▶ INFORMATION GIVEN

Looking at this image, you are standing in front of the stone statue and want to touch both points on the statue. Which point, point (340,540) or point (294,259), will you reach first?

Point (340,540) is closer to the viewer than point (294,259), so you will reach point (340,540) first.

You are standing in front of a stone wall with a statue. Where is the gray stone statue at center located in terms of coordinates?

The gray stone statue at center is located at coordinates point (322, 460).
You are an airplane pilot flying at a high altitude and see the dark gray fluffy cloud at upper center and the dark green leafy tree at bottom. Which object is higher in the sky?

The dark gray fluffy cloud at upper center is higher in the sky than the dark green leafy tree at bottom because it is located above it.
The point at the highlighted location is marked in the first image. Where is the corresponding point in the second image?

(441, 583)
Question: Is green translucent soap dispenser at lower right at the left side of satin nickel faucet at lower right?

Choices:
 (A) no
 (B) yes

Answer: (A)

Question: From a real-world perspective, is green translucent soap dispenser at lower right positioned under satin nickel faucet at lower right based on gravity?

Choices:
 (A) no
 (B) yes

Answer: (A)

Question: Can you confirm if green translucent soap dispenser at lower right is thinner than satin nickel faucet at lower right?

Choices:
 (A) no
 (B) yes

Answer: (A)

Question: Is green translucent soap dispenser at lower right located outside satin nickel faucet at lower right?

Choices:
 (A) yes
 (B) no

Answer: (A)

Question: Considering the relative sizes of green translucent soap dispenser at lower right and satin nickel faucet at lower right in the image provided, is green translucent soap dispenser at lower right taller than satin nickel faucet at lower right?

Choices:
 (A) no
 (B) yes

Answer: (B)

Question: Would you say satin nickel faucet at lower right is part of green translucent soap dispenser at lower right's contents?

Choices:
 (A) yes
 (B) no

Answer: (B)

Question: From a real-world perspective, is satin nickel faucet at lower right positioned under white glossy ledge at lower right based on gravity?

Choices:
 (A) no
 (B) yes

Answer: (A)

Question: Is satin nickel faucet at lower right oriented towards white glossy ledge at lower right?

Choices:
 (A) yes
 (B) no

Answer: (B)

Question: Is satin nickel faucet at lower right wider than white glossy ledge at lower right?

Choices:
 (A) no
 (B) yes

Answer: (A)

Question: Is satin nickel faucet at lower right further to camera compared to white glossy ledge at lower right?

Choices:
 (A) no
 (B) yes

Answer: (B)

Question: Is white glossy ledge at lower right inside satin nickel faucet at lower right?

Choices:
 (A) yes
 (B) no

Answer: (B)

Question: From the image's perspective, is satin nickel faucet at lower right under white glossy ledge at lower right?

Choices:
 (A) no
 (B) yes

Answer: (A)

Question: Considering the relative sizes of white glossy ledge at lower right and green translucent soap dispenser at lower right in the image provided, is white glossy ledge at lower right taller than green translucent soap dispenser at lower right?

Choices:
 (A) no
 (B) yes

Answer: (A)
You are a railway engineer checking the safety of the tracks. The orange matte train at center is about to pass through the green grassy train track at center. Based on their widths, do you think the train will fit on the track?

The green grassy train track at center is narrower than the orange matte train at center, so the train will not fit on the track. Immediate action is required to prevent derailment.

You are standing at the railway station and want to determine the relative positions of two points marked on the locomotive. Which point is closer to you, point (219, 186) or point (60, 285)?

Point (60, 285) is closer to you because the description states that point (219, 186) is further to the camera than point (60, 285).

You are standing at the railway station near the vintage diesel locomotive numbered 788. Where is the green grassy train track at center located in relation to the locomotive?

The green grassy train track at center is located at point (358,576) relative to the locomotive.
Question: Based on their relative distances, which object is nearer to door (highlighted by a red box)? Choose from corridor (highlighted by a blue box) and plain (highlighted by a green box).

▶ WHAT NEEDS TO BE DONE
Gather every line from the items above that contains the word "gray".

▶ WRITTEN RESPONSE
You are standing in front of a stone wall with a statue. Where is the gray stone statue at center located in terms of coordinates?
The gray stone statue at center is located at coordinates point (322, 460).
You are an airplane pilot flying at a high altitude and see the dark gray fluffy cloud at upper center and the dark green leafy tree at bottom. Which object is higher in the sky?
The dark gray fluffy cloud at upper center is higher in the sky than the dark green leafy tree at bottom because it is located above it.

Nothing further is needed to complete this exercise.